*** Input data
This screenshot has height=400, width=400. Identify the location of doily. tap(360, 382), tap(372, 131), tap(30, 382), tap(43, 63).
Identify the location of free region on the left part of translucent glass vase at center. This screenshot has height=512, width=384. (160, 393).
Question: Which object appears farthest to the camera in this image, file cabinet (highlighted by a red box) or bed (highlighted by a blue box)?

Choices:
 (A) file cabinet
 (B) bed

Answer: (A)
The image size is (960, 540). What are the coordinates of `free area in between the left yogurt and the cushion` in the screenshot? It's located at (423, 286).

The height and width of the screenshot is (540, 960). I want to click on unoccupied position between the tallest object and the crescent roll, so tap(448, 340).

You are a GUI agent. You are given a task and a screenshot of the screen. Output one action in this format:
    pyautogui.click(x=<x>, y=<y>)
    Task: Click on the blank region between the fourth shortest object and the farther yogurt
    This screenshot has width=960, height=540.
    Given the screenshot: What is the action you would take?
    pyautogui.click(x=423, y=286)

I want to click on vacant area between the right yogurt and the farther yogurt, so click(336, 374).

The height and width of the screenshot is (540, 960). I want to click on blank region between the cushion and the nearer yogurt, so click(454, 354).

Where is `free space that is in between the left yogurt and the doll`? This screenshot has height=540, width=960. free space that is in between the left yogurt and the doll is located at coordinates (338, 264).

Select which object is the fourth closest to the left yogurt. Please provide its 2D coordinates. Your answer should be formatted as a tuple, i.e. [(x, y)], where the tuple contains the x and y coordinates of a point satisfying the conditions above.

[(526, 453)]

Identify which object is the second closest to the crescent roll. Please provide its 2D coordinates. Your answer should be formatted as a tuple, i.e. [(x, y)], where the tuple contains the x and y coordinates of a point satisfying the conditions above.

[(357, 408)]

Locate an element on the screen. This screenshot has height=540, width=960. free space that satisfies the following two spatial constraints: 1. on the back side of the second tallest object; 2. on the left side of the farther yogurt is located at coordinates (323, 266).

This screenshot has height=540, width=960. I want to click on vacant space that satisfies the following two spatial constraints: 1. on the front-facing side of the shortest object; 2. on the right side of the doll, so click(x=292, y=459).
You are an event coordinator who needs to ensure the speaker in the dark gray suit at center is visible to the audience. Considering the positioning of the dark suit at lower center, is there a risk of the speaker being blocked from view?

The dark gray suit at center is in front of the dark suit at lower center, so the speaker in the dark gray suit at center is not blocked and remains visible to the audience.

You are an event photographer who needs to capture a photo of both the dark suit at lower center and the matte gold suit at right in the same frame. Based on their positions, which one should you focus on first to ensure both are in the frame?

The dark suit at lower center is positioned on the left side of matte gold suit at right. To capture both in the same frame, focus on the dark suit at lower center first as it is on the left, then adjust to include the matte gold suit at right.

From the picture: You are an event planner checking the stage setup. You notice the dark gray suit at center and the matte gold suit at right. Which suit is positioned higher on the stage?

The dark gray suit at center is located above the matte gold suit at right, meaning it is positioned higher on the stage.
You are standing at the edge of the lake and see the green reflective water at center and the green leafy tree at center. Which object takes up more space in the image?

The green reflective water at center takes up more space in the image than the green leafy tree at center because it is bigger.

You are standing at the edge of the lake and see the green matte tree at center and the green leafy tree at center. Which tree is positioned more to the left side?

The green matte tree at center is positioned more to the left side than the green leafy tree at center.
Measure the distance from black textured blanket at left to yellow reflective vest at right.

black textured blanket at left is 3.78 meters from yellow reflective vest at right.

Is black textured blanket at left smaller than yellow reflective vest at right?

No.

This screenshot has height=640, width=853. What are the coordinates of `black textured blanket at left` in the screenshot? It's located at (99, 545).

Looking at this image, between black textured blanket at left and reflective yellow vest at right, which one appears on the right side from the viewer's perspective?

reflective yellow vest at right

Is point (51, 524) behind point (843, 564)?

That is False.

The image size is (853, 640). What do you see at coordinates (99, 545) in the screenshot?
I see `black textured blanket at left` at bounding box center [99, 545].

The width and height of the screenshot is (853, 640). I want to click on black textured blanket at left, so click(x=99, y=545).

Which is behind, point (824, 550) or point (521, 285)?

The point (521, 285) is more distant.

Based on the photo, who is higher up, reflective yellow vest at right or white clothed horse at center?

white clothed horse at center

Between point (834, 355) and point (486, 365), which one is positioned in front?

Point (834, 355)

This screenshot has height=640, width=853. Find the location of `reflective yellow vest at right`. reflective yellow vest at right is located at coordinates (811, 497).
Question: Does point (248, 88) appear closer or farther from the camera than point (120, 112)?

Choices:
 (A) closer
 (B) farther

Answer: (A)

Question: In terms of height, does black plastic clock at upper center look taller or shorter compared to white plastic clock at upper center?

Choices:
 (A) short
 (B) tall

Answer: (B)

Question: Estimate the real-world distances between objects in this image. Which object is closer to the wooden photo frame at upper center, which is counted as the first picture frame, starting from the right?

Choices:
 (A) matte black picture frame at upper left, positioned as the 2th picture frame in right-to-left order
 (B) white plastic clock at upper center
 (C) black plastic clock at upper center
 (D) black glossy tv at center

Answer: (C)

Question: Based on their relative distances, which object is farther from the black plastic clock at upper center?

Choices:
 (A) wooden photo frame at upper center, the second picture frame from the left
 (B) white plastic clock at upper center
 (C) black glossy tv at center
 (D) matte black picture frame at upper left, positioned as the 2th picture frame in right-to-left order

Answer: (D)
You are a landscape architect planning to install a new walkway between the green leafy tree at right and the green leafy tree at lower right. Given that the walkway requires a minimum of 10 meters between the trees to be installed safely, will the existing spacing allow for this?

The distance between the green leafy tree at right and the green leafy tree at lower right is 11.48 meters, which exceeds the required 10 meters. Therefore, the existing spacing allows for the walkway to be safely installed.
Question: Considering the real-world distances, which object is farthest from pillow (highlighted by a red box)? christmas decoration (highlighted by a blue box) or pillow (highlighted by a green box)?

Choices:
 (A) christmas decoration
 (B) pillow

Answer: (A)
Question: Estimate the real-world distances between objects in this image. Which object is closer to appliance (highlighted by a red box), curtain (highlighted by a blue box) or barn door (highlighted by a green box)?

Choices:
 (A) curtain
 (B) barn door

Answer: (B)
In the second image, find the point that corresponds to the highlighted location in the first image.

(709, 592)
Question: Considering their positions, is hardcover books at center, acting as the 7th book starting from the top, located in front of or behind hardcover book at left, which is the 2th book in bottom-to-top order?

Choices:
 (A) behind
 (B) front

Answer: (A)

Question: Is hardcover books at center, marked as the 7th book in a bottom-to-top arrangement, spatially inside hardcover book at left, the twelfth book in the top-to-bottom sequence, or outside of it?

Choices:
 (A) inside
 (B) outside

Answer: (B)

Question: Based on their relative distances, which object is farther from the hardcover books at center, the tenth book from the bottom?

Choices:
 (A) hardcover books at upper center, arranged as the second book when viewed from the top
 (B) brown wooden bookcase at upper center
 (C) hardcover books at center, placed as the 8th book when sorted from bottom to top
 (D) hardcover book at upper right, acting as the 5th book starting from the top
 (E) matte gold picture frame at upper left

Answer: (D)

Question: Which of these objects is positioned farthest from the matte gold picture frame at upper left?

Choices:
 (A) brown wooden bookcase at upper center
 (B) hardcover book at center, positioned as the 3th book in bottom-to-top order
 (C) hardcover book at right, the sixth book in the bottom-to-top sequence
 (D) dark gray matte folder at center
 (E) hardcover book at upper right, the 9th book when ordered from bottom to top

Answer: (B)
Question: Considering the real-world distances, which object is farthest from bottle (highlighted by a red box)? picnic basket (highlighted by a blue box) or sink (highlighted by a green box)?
******
**What the exercise asks:** Copy every row above word for word, keeping each line as it appears.

**Complete output:**
This screenshot has height=400, width=400. Identify the location of doily. tap(360, 382), tap(372, 131), tap(30, 382), tap(43, 63).
Identify the location of free region on the left part of translucent glass vase at center. This screenshot has height=512, width=384. (160, 393).
Question: Which object appears farthest to the camera in this image, file cabinet (highlighted by a red box) or bed (highlighted by a blue box)?

Choices:
 (A) file cabinet
 (B) bed

Answer: (A)
The image size is (960, 540). What are the coordinates of `free area in between the left yogurt and the cushion` in the screenshot? It's located at (423, 286).

The height and width of the screenshot is (540, 960). I want to click on unoccupied position between the tallest object and the crescent roll, so tap(448, 340).

You are a GUI agent. You are given a task and a screenshot of the screen. Output one action in this format:
    pyautogui.click(x=<x>, y=<y>)
    Task: Click on the blank region between the fourth shortest object and the farther yogurt
    This screenshot has width=960, height=540.
    Given the screenshot: What is the action you would take?
    pyautogui.click(x=423, y=286)

I want to click on vacant area between the right yogurt and the farther yogurt, so click(336, 374).

The height and width of the screenshot is (540, 960). I want to click on blank region between the cushion and the nearer yogurt, so click(454, 354).

Where is `free space that is in between the left yogurt and the doll`? This screenshot has height=540, width=960. free space that is in between the left yogurt and the doll is located at coordinates (338, 264).

Select which object is the fourth closest to the left yogurt. Please provide its 2D coordinates. Your answer should be formatted as a tuple, i.e. [(x, y)], where the tuple contains the x and y coordinates of a point satisfying the conditions above.

[(526, 453)]

Identify which object is the second closest to the crescent roll. Please provide its 2D coordinates. Your answer should be formatted as a tuple, i.e. [(x, y)], where the tuple contains the x and y coordinates of a point satisfying the conditions above.

[(357, 408)]

Locate an element on the screen. This screenshot has height=540, width=960. free space that satisfies the following two spatial constraints: 1. on the back side of the second tallest object; 2. on the left side of the farther yogurt is located at coordinates (323, 266).

This screenshot has height=540, width=960. I want to click on vacant space that satisfies the following two spatial constraints: 1. on the front-facing side of the shortest object; 2. on the right side of the doll, so click(x=292, y=459).
You are an event coordinator who needs to ensure the speaker in the dark gray suit at center is visible to the audience. Considering the positioning of the dark suit at lower center, is there a risk of the speaker being blocked from view?

The dark gray suit at center is in front of the dark suit at lower center, so the speaker in the dark gray suit at center is not blocked and remains visible to the audience.

You are an event photographer who needs to capture a photo of both the dark suit at lower center and the matte gold suit at right in the same frame. Based on their positions, which one should you focus on first to ensure both are in the frame?

The dark suit at lower center is positioned on the left side of matte gold suit at right. To capture both in the same frame, focus on the dark suit at lower center first as it is on the left, then adjust to include the matte gold suit at right.

From the picture: You are an event planner checking the stage setup. You notice the dark gray suit at center and the matte gold suit at right. Which suit is positioned higher on the stage?

The dark gray suit at center is located above the matte gold suit at right, meaning it is positioned higher on the stage.
You are standing at the edge of the lake and see the green reflective water at center and the green leafy tree at center. Which object takes up more space in the image?

The green reflective water at center takes up more space in the image than the green leafy tree at center because it is bigger.

You are standing at the edge of the lake and see the green matte tree at center and the green leafy tree at center. Which tree is positioned more to the left side?

The green matte tree at center is positioned more to the left side than the green leafy tree at center.
Measure the distance from black textured blanket at left to yellow reflective vest at right.

black textured blanket at left is 3.78 meters from yellow reflective vest at right.

Is black textured blanket at left smaller than yellow reflective vest at right?

No.

This screenshot has height=640, width=853. What are the coordinates of `black textured blanket at left` in the screenshot? It's located at (99, 545).

Looking at this image, between black textured blanket at left and reflective yellow vest at right, which one appears on the right side from the viewer's perspective?

reflective yellow vest at right

Is point (51, 524) behind point (843, 564)?

That is False.

The image size is (853, 640). What do you see at coordinates (99, 545) in the screenshot?
I see `black textured blanket at left` at bounding box center [99, 545].

The width and height of the screenshot is (853, 640). I want to click on black textured blanket at left, so click(x=99, y=545).

Which is behind, point (824, 550) or point (521, 285)?

The point (521, 285) is more distant.

Based on the photo, who is higher up, reflective yellow vest at right or white clothed horse at center?

white clothed horse at center

Between point (834, 355) and point (486, 365), which one is positioned in front?

Point (834, 355)

This screenshot has height=640, width=853. Find the location of `reflective yellow vest at right`. reflective yellow vest at right is located at coordinates (811, 497).
Question: Does point (248, 88) appear closer or farther from the camera than point (120, 112)?

Choices:
 (A) closer
 (B) farther

Answer: (A)

Question: In terms of height, does black plastic clock at upper center look taller or shorter compared to white plastic clock at upper center?

Choices:
 (A) short
 (B) tall

Answer: (B)

Question: Estimate the real-world distances between objects in this image. Which object is closer to the wooden photo frame at upper center, which is counted as the first picture frame, starting from the right?

Choices:
 (A) matte black picture frame at upper left, positioned as the 2th picture frame in right-to-left order
 (B) white plastic clock at upper center
 (C) black plastic clock at upper center
 (D) black glossy tv at center

Answer: (C)

Question: Based on their relative distances, which object is farther from the black plastic clock at upper center?

Choices:
 (A) wooden photo frame at upper center, the second picture frame from the left
 (B) white plastic clock at upper center
 (C) black glossy tv at center
 (D) matte black picture frame at upper left, positioned as the 2th picture frame in right-to-left order

Answer: (D)
You are a landscape architect planning to install a new walkway between the green leafy tree at right and the green leafy tree at lower right. Given that the walkway requires a minimum of 10 meters between the trees to be installed safely, will the existing spacing allow for this?

The distance between the green leafy tree at right and the green leafy tree at lower right is 11.48 meters, which exceeds the required 10 meters. Therefore, the existing spacing allows for the walkway to be safely installed.
Question: Considering the real-world distances, which object is farthest from pillow (highlighted by a red box)? christmas decoration (highlighted by a blue box) or pillow (highlighted by a green box)?

Choices:
 (A) christmas decoration
 (B) pillow

Answer: (A)
Question: Estimate the real-world distances between objects in this image. Which object is closer to appliance (highlighted by a red box), curtain (highlighted by a blue box) or barn door (highlighted by a green box)?

Choices:
 (A) curtain
 (B) barn door

Answer: (B)
In the second image, find the point that corresponds to the highlighted location in the first image.

(709, 592)
Question: Considering their positions, is hardcover books at center, acting as the 7th book starting from the top, located in front of or behind hardcover book at left, which is the 2th book in bottom-to-top order?

Choices:
 (A) behind
 (B) front

Answer: (A)

Question: Is hardcover books at center, marked as the 7th book in a bottom-to-top arrangement, spatially inside hardcover book at left, the twelfth book in the top-to-bottom sequence, or outside of it?

Choices:
 (A) inside
 (B) outside

Answer: (B)

Question: Based on their relative distances, which object is farther from the hardcover books at center, the tenth book from the bottom?

Choices:
 (A) hardcover books at upper center, arranged as the second book when viewed from the top
 (B) brown wooden bookcase at upper center
 (C) hardcover books at center, placed as the 8th book when sorted from bottom to top
 (D) hardcover book at upper right, acting as the 5th book starting from the top
 (E) matte gold picture frame at upper left

Answer: (D)

Question: Which of these objects is positioned farthest from the matte gold picture frame at upper left?

Choices:
 (A) brown wooden bookcase at upper center
 (B) hardcover book at center, positioned as the 3th book in bottom-to-top order
 (C) hardcover book at right, the sixth book in the bottom-to-top sequence
 (D) dark gray matte folder at center
 (E) hardcover book at upper right, the 9th book when ordered from bottom to top

Answer: (B)
Question: Considering the real-world distances, which object is farthest from bottle (highlighted by a red box)? picnic basket (highlighted by a blue box) or sink (highlighted by a green box)?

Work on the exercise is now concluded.